Data under study

----

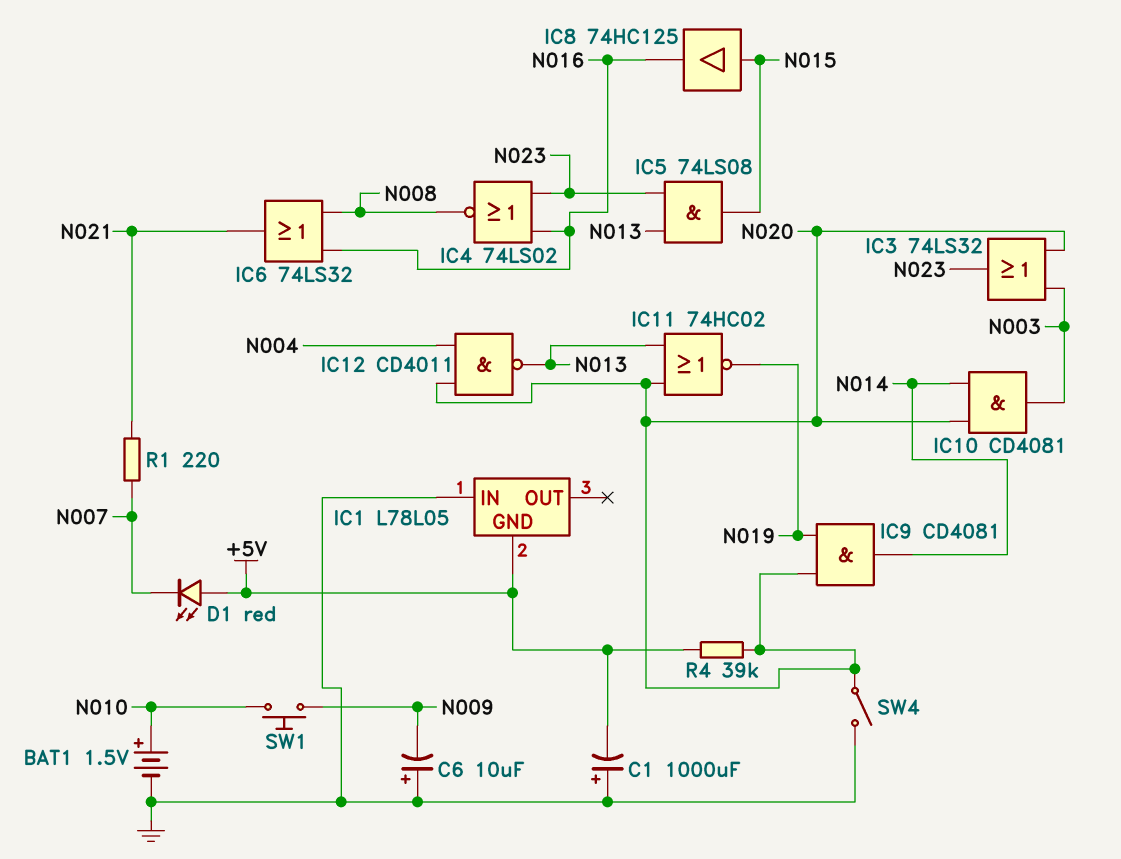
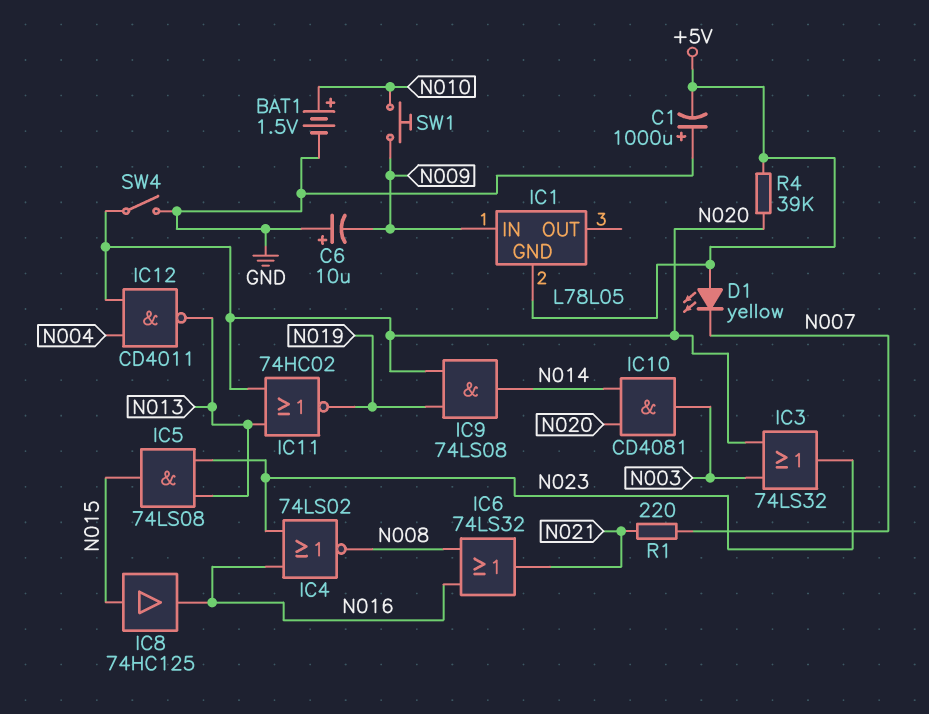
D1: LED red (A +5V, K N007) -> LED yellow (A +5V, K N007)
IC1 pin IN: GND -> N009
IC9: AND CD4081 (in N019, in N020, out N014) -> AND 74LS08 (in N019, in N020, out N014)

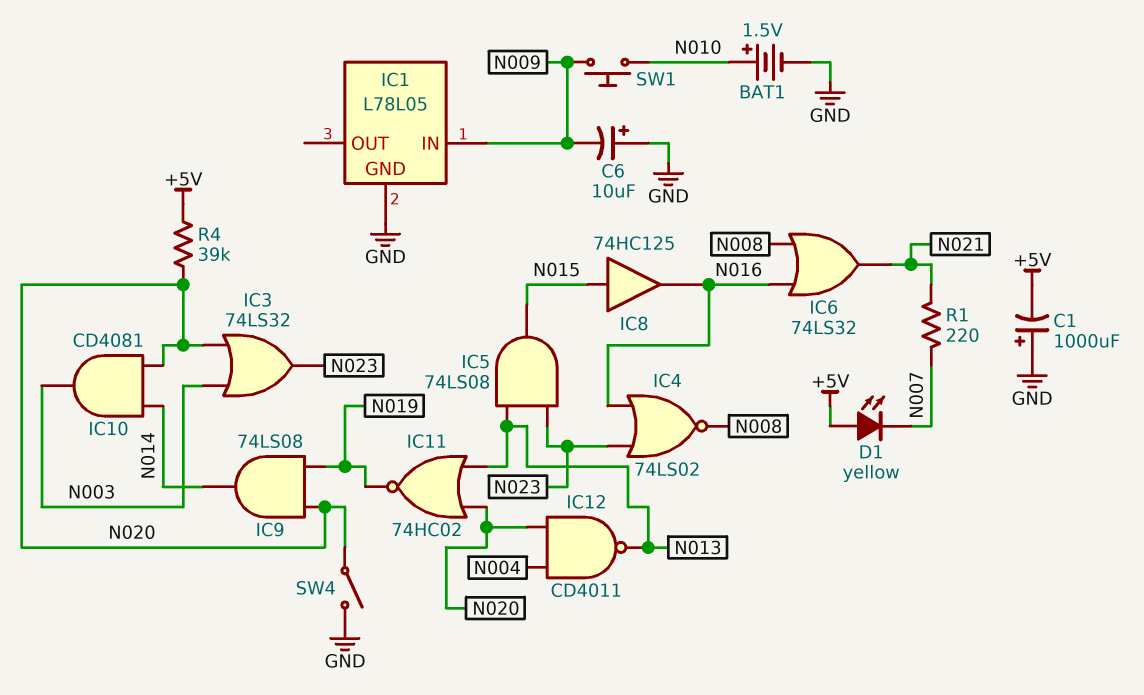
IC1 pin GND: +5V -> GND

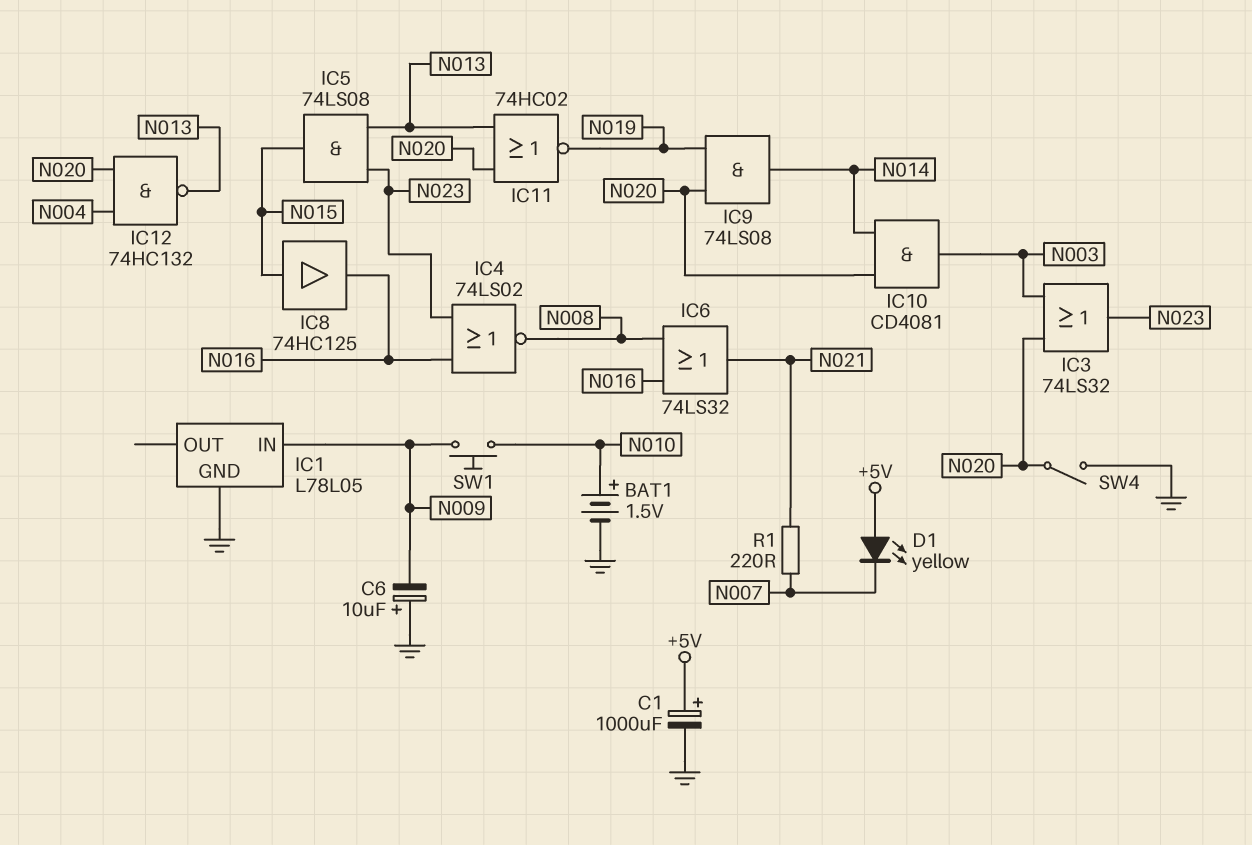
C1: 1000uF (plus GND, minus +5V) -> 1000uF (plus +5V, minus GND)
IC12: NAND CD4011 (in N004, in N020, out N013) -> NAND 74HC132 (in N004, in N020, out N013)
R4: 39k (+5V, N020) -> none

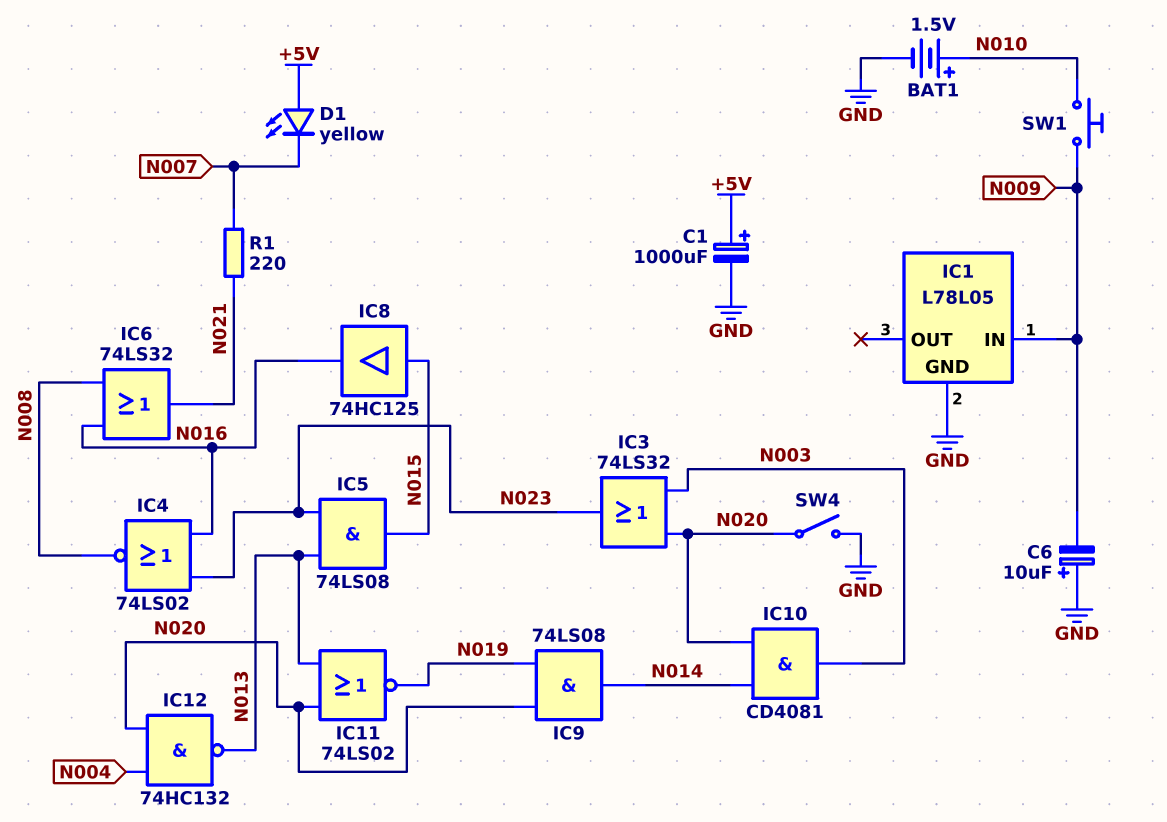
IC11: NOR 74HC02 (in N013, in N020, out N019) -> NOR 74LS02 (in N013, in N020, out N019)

----

What you are asked to do
Retype the lines starting with the one that holds "IC1 pin IN: GND -> N009" and ending with the last line of the data above, both included; skip the pictures.

Task answer
IC1 pin IN: GND -> N009
IC9: AND CD4081 (in N019, in N020, out N014) -> AND 74LS08 (in N019, in N020, out N014)

IC1 pin GND: +5V -> GND

C1: 1000uF (plus GND, minus +5V) -> 1000uF (plus +5V, minus GND)
IC12: NAND CD4011 (in N004, in N020, out N013) -> NAND 74HC132 (in N004, in N020, out N013)
R4: 39k (+5V, N020) -> none

IC11: NOR 74HC02 (in N013, in N020, out N019) -> NOR 74LS02 (in N013, in N020, out N019)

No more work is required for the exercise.